DATA PROVIDED =
+ + + +
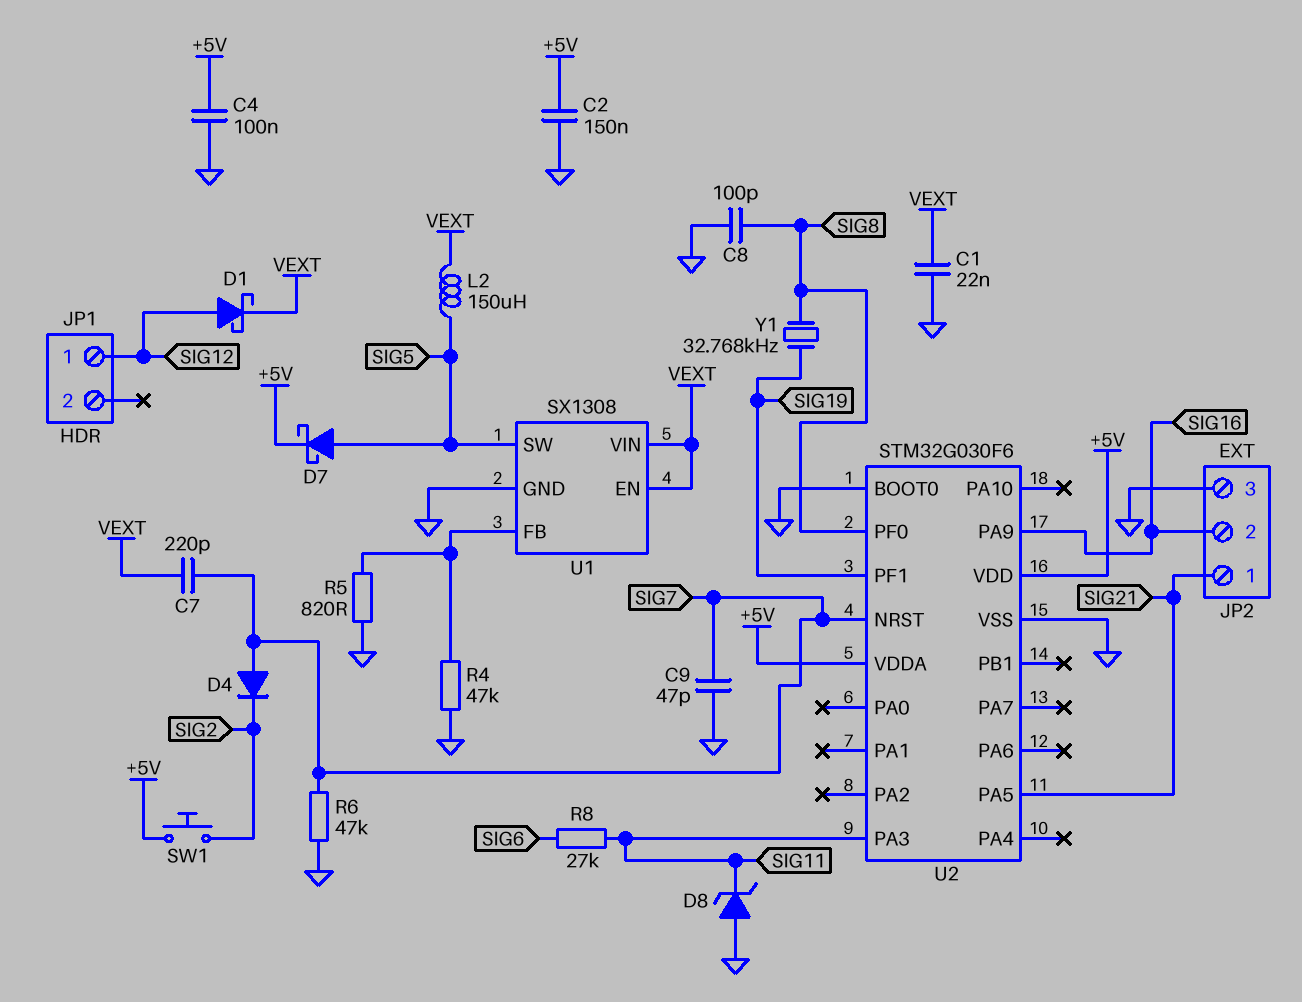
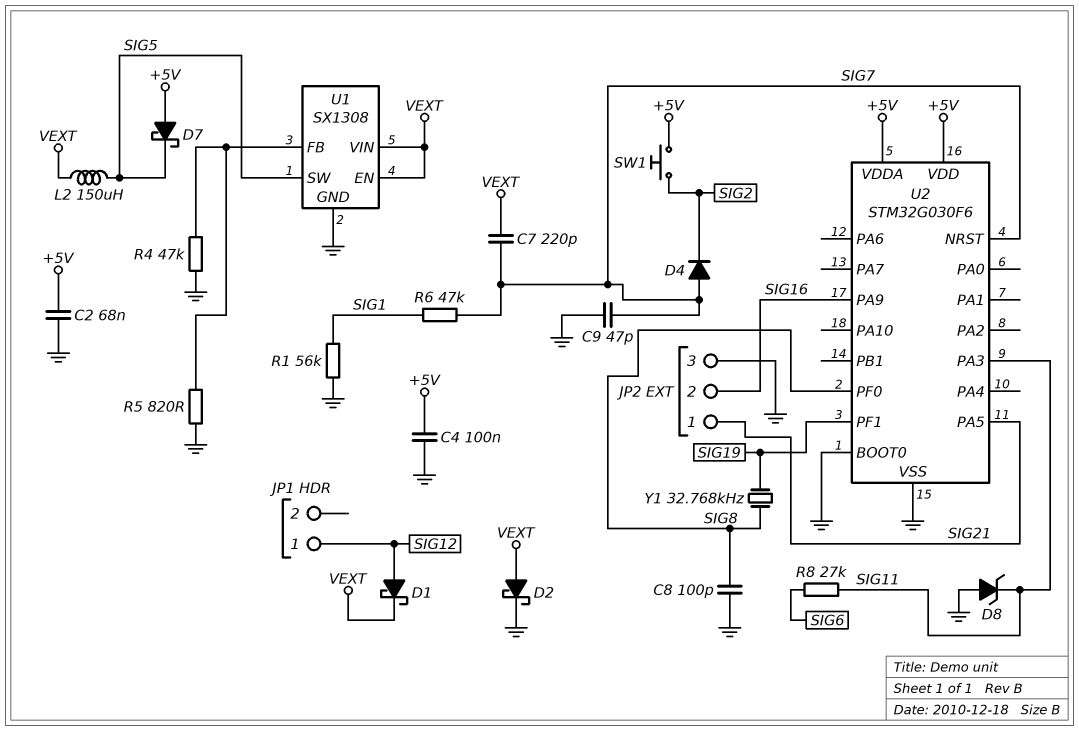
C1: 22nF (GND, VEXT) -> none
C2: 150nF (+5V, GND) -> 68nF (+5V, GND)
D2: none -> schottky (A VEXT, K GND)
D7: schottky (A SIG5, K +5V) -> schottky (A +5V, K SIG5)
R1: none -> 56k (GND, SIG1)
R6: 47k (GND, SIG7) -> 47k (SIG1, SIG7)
+ + + +
WHAT YOU NEED TO DO = Copy exactly the line containing "C2: 150nF (+5V, GND) -> 68nF (+5V, GND)" and every line after it, ending with the last line of the records above.

OUTPUT FOR THIS TASK =
C2: 150nF (+5V, GND) -> 68nF (+5V, GND)
D2: none -> schottky (A VEXT, K GND)
D7: schottky (A SIG5, K +5V) -> schottky (A +5V, K SIG5)
R1: none -> 56k (GND, SIG1)
R6: 47k (GND, SIG7) -> 47k (SIG1, SIG7)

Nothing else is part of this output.